Task material Start Marker

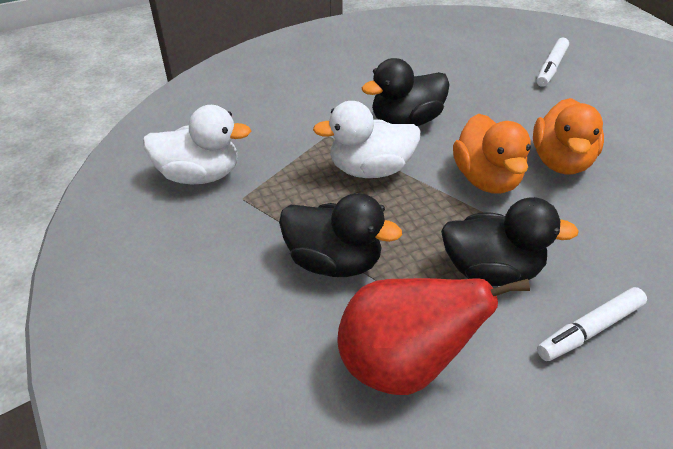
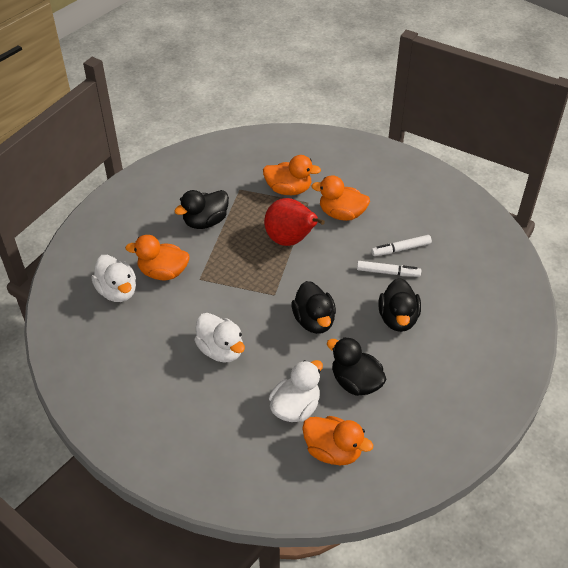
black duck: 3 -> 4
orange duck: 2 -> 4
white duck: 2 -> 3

Task material End Marker
Task material Start Marker

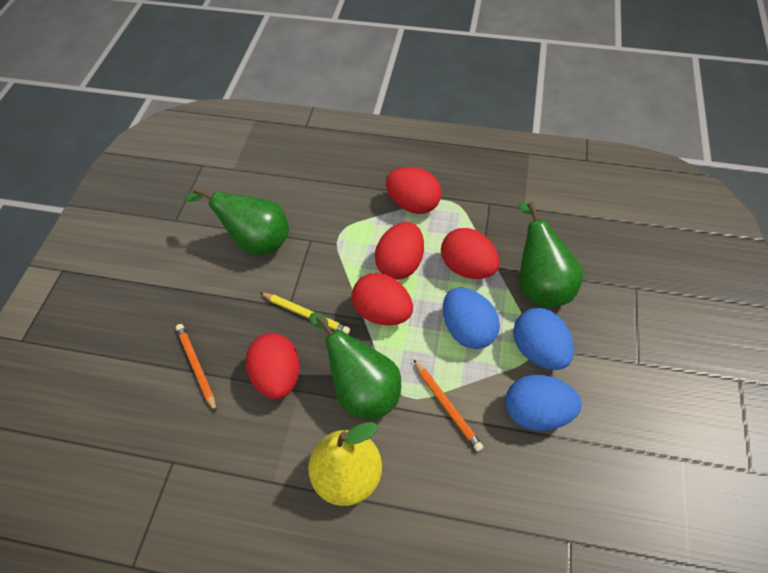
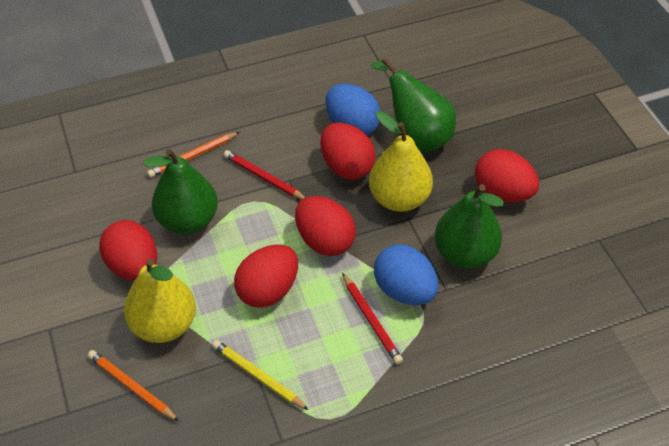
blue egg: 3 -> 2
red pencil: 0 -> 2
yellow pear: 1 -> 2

Task material End Marker

Exercise directions -> Scan the listing above and report how many of its lines hold the word "duck", giving the number only.

Task output -> 3